Extracted material:
◆ ◆ ◆ ◆ ◆ ◆ ◆

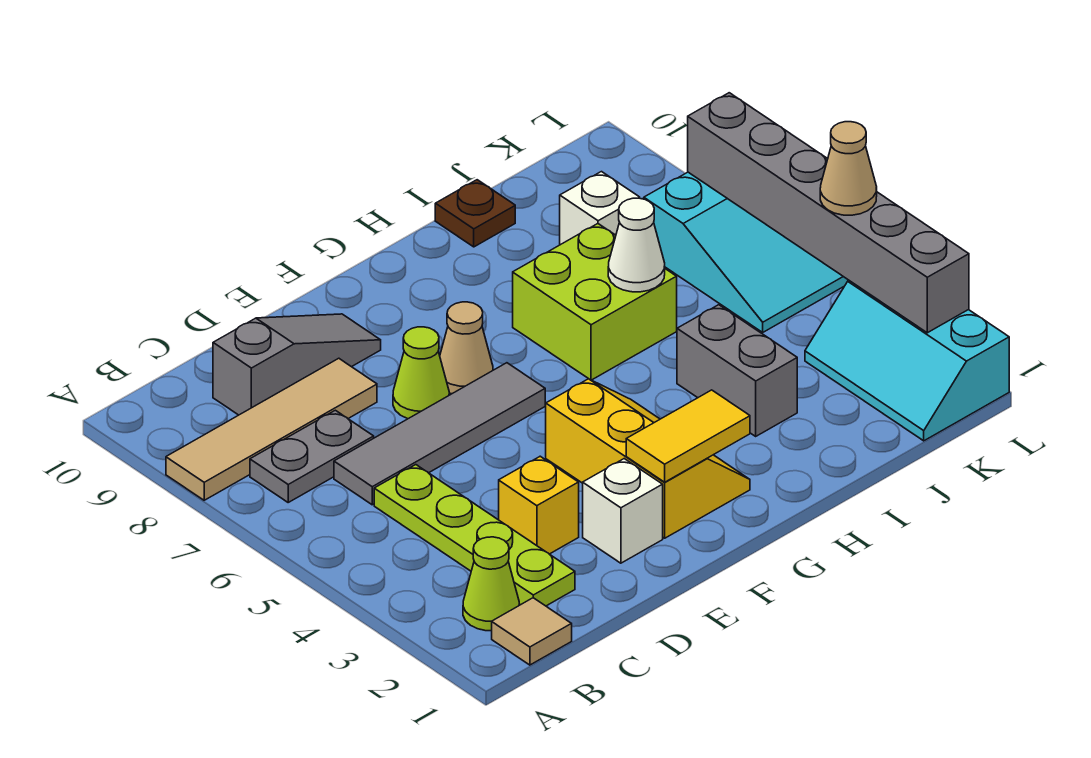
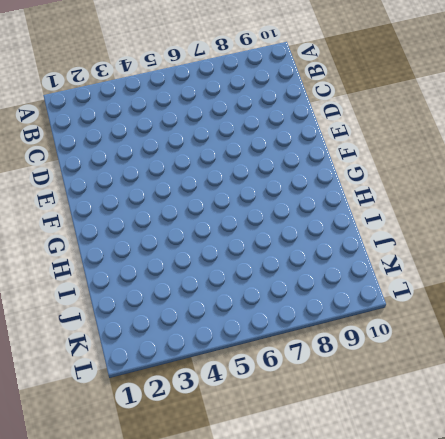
none -> tan tile A8:D8 level 1
none -> tan tile B1 level 1
none -> lime cone B2 level 1

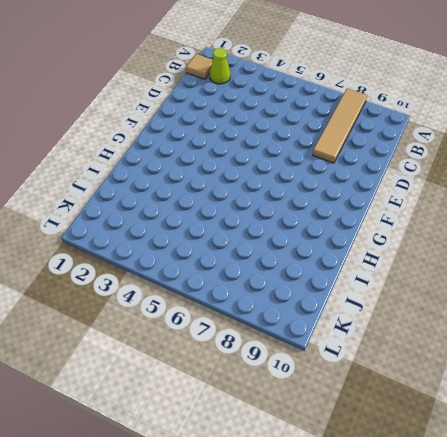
none -> grey plate B7:C7 level 1
none -> lime plate C2:C5 level 1
none -> grey tile C6:F6 level 1

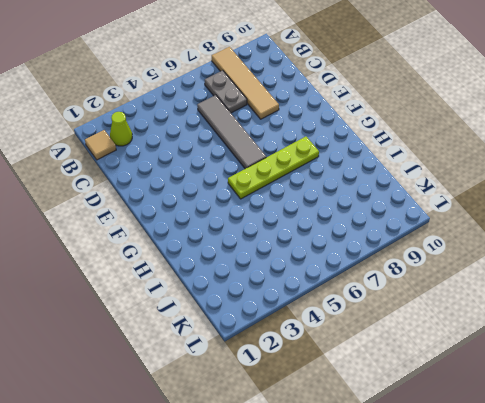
lime plate G5:G8 level 1 -> lime plate C2:C5 level 1
none -> grey slope C9:E9 level 1 top C
none -> yellow brick D3 level 1
none -> white brick E2 level 1

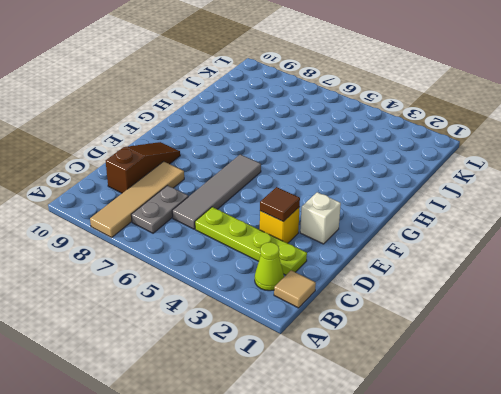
brown slope C9:E9 level 1 top C -> grey slope C9:E9 level 1 top C
brown tile D3 level 2 -> none
none -> lime cone E7 level 1
none -> yellow slope F2:G4 level 1 top F
none -> tan cone F7 level 1

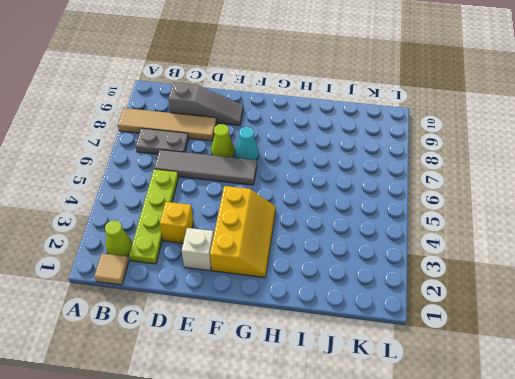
cyan cone F7 level 1 -> tan cone F7 level 1
none -> lime brick H6:I7 level 1
none -> grey brick I3:I4 level 1
none -> brown plate I10 level 1

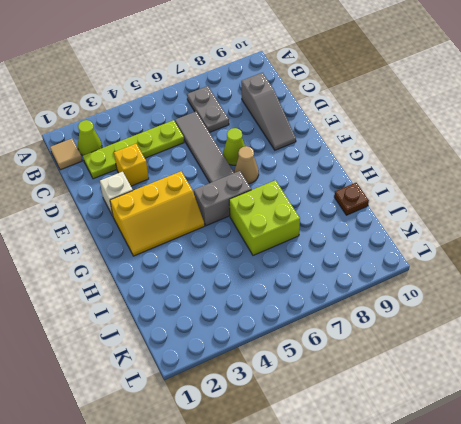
grey brick G5:G6 level 1 -> grey brick I3:I4 level 1
none -> tan tile A8:D8 level 1
none -> white brick J8 level 1
none -> cyan slope K1:L3 level 1 top L

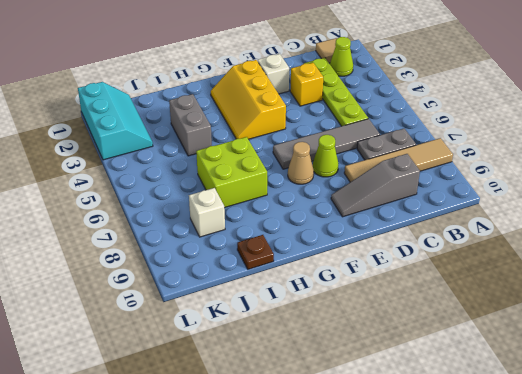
none -> cyan slope K5:L7 level 1 top 7
none -> yellow tile F2:G2 level 2
none -> white cone I6 level 2

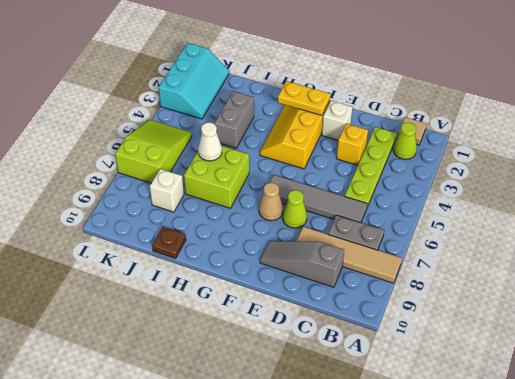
yellow plate F2:G2 level 2 -> yellow tile F2:G2 level 2
lime slope K5:L7 level 1 top 7 -> cyan slope K5:L7 level 1 top 7
none -> grey brick L2:L7 level 2
none -> tan cone L4 level 3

◆ ◆ ◆ ◆ ◆ ◆ ◆

The task:
What this calls for is the material above set down exactly, pictures excluded.

Written solution:
none -> tan tile A8:D8 level 1
none -> tan tile B1 level 1
none -> lime cone B2 level 1

none -> grey plate B7:C7 level 1
none -> lime plate C2:C5 level 1
none -> grey tile C6:F6 level 1

lime plate G5:G8 level 1 -> lime plate C2:C5 level 1
none -> grey slope C9:E9 level 1 top C
none -> yellow brick D3 level 1
none -> white brick E2 level 1

brown slope C9:E9 level 1 top C -> grey slope C9:E9 level 1 top C
brown tile D3 level 2 -> none
none -> lime cone E7 level 1
none -> yellow slope F2:G4 level 1 top F
none -> tan cone F7 level 1

cyan cone F7 level 1 -> tan cone F7 level 1
none -> lime brick H6:I7 level 1
none -> grey brick I3:I4 level 1
none -> brown plate I10 level 1

grey brick G5:G6 level 1 -> grey brick I3:I4 level 1
none -> tan tile A8:D8 level 1
none -> white brick J8 level 1
none -> cyan slope K1:L3 level 1 top L

none -> cyan slope K5:L7 level 1 top 7
none -> yellow tile F2:G2 level 2
none -> white cone I6 level 2

yellow plate F2:G2 level 2 -> yellow tile F2:G2 level 2
lime slope K5:L7 level 1 top 7 -> cyan slope K5:L7 level 1 top 7
none -> grey brick L2:L7 level 2
none -> tan cone L4 level 3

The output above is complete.